The expected answer holds every line from the first line of the data below through the line containing "[582, 499, 672, 577]", exactly as written, and no other line.

**** Source material ****

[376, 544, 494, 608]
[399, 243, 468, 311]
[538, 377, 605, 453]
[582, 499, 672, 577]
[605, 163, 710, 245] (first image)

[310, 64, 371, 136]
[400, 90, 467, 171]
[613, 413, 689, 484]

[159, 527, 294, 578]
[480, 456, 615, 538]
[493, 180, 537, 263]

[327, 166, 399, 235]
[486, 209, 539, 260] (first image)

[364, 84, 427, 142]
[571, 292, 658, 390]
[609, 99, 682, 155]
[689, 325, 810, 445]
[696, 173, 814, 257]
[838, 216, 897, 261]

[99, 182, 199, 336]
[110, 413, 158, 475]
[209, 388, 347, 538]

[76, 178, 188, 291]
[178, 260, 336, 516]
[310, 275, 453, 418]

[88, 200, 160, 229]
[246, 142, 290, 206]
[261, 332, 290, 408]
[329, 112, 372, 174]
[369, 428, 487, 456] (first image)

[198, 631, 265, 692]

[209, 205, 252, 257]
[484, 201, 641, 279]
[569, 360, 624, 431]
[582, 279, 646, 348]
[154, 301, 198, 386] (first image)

****

> Reply
[376, 544, 494, 608]
[399, 243, 468, 311]
[538, 377, 605, 453]
[582, 499, 672, 577]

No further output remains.